_EXERCISE_
From the line containing "(222, 163) = (624, 247): yellow" to the end of the records below, output each line exactly; include both ends and nothing else.

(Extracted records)
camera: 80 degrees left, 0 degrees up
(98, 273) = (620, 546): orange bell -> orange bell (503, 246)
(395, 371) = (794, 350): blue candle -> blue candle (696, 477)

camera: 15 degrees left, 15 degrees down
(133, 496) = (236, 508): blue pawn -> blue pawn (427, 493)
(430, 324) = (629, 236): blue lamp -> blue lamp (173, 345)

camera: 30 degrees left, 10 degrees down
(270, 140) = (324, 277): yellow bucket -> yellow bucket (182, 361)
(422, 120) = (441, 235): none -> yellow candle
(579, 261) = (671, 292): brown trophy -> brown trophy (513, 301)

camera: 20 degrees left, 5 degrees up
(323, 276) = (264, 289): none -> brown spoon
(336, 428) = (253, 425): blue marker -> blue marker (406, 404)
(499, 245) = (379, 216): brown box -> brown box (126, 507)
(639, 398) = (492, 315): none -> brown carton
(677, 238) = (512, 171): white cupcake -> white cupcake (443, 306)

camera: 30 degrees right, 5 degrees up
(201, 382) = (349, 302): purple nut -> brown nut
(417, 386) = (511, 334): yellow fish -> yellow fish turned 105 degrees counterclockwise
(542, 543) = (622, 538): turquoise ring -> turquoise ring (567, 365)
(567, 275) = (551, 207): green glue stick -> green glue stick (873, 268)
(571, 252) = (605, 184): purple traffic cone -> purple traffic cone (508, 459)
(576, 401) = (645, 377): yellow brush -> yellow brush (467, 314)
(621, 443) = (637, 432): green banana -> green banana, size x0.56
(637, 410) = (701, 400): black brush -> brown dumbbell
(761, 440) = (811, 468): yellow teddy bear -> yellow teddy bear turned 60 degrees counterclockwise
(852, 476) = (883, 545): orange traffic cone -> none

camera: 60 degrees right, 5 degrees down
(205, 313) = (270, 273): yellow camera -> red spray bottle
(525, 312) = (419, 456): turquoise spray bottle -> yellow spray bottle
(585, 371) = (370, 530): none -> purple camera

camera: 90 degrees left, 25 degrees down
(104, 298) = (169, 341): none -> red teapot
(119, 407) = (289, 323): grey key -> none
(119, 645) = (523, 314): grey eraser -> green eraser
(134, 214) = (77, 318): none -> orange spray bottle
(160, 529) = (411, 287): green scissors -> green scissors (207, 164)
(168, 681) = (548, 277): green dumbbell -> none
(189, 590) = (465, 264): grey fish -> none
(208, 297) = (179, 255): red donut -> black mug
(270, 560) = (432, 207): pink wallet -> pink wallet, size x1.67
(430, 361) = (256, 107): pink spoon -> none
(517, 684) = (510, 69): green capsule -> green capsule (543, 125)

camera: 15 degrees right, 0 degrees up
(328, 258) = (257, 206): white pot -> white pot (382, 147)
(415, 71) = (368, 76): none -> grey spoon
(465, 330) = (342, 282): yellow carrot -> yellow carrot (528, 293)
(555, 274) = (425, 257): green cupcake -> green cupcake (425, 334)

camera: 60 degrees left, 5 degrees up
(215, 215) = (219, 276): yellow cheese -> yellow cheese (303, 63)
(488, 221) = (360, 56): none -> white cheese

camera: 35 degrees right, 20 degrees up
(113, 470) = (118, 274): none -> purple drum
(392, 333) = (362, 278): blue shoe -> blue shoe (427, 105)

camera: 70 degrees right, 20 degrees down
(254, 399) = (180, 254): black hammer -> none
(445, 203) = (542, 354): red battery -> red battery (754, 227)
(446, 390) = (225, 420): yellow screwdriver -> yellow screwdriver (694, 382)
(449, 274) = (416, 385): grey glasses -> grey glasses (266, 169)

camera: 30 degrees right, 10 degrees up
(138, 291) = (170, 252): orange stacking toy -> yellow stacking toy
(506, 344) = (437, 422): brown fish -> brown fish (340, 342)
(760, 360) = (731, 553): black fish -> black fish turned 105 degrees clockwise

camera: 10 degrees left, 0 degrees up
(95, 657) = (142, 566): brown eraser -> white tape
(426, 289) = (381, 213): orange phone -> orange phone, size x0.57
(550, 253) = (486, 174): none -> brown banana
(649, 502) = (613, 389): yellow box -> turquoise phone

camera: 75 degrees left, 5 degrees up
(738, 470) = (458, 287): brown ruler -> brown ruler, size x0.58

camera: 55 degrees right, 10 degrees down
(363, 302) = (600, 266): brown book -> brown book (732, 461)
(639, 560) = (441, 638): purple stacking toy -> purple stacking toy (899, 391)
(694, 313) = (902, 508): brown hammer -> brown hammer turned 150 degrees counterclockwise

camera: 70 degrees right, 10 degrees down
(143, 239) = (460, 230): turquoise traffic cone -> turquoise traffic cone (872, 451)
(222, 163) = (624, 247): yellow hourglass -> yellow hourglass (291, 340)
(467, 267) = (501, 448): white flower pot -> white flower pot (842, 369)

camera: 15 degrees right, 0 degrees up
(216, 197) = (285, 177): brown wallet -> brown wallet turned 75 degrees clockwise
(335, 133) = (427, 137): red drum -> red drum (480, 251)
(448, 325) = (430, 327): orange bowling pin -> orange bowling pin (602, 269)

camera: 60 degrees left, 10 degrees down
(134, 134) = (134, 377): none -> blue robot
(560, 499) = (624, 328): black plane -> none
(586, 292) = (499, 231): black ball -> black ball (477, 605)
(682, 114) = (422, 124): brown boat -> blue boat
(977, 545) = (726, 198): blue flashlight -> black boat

_RESPONSE TO THE TASK_
(222, 163) = (624, 247): yellow hourglass -> yellow hourglass (291, 340)
(467, 267) = (501, 448): white flower pot -> white flower pot (842, 369)

camera: 15 degrees right, 0 degrees up
(216, 197) = (285, 177): brown wallet -> brown wallet turned 75 degrees clockwise
(335, 133) = (427, 137): red drum -> red drum (480, 251)
(448, 325) = (430, 327): orange bowling pin -> orange bowling pin (602, 269)

camera: 60 degrees left, 10 degrees down
(134, 134) = (134, 377): none -> blue robot
(560, 499) = (624, 328): black plane -> none
(586, 292) = (499, 231): black ball -> black ball (477, 605)
(682, 114) = (422, 124): brown boat -> blue boat
(977, 545) = (726, 198): blue flashlight -> black boat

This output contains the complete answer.